GOAL OF THE EXERCISE | If a line holds the word "size", copy it from the entries.

[Frame-by-frame shape edits]
_____

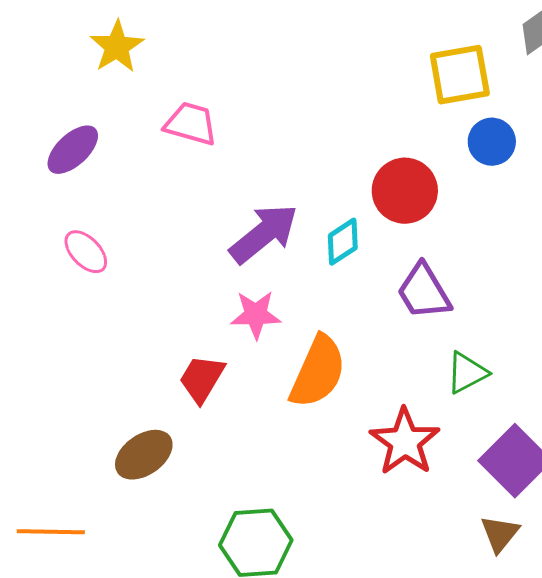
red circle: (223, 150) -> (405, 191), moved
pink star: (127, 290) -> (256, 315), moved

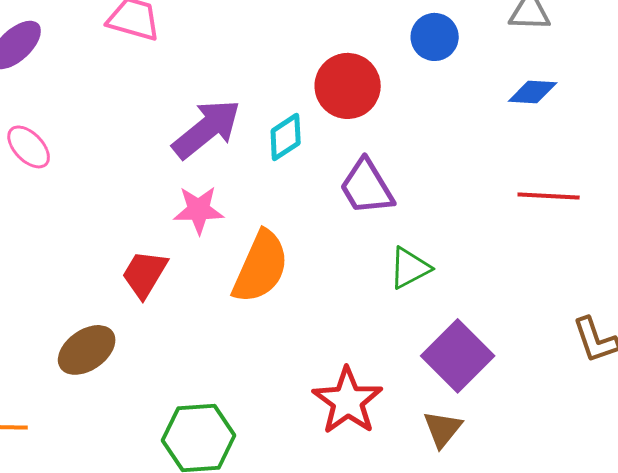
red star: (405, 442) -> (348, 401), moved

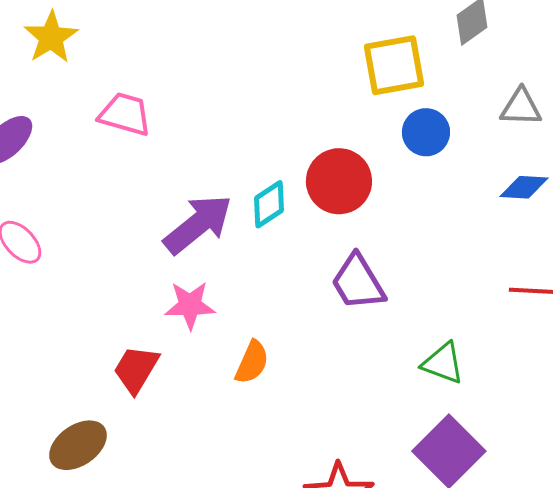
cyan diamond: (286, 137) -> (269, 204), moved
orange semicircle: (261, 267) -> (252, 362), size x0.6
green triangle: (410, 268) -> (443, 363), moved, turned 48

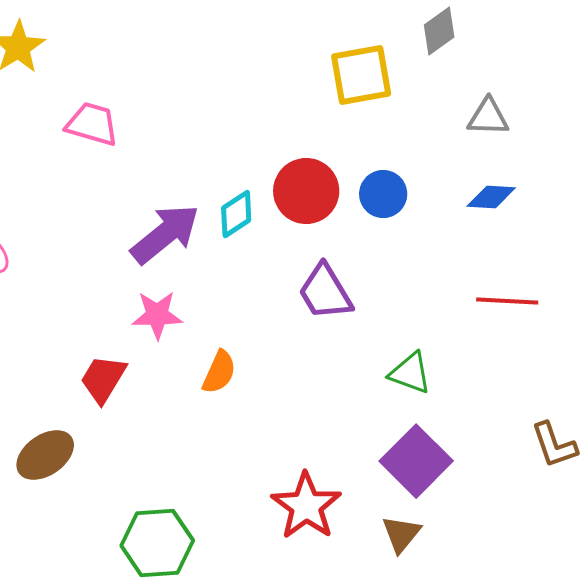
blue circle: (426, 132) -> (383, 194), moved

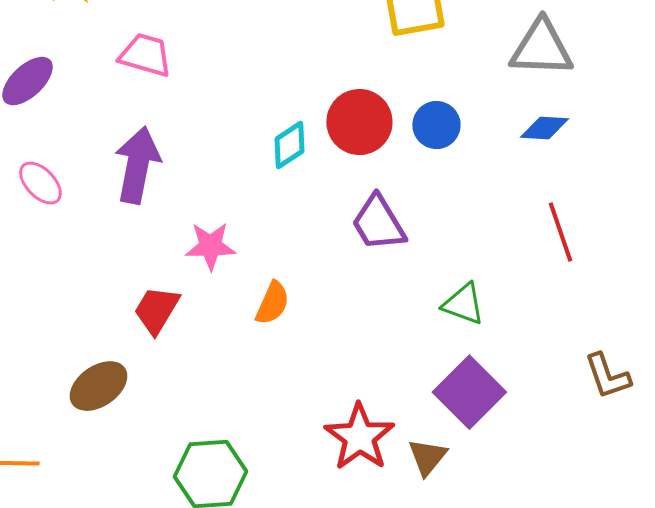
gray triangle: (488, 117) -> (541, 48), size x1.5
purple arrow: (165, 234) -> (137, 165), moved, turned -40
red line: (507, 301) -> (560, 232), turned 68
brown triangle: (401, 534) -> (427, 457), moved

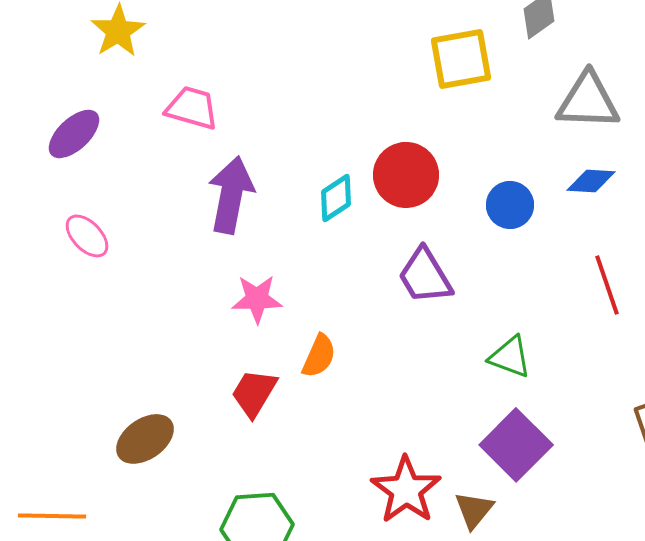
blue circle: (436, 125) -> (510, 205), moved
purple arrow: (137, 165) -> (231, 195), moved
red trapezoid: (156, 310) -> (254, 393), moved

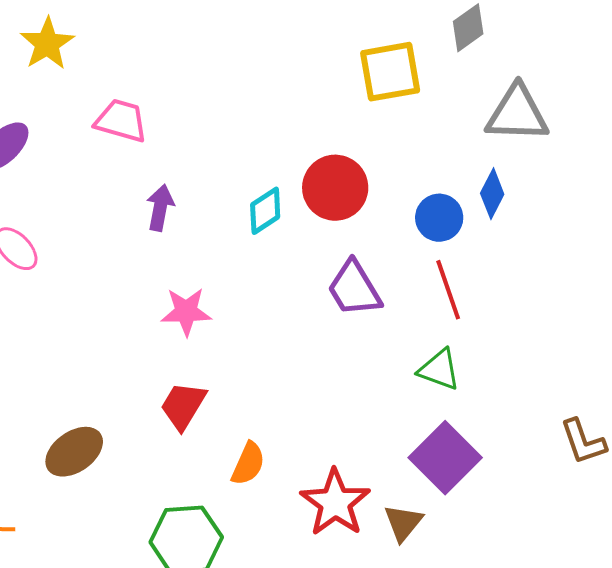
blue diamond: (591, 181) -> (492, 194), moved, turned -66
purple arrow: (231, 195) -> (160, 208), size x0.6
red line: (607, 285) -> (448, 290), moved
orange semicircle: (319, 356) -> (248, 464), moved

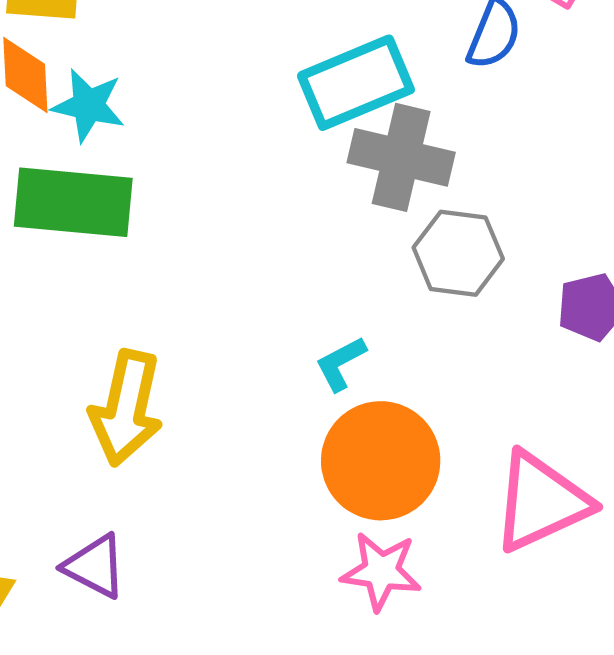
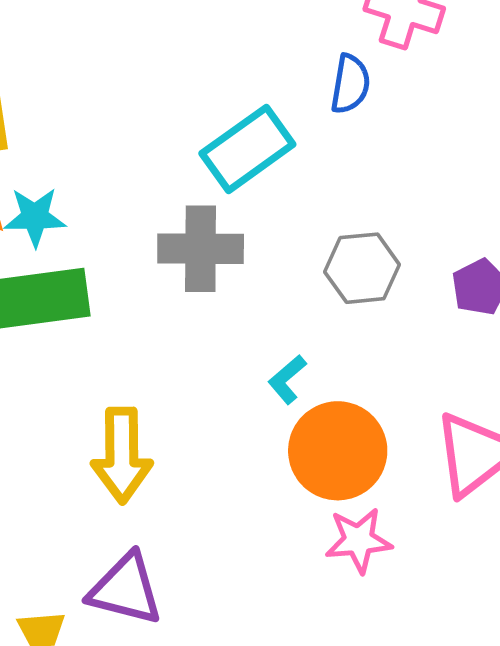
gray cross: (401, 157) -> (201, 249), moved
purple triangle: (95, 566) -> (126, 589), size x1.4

_____

FINISHED EXERCISE |
orange semicircle: (261, 267) -> (252, 362), size x0.6
gray triangle: (488, 117) -> (541, 48), size x1.5
purple arrow: (231, 195) -> (160, 208), size x0.6
purple triangle: (95, 566) -> (126, 589), size x1.4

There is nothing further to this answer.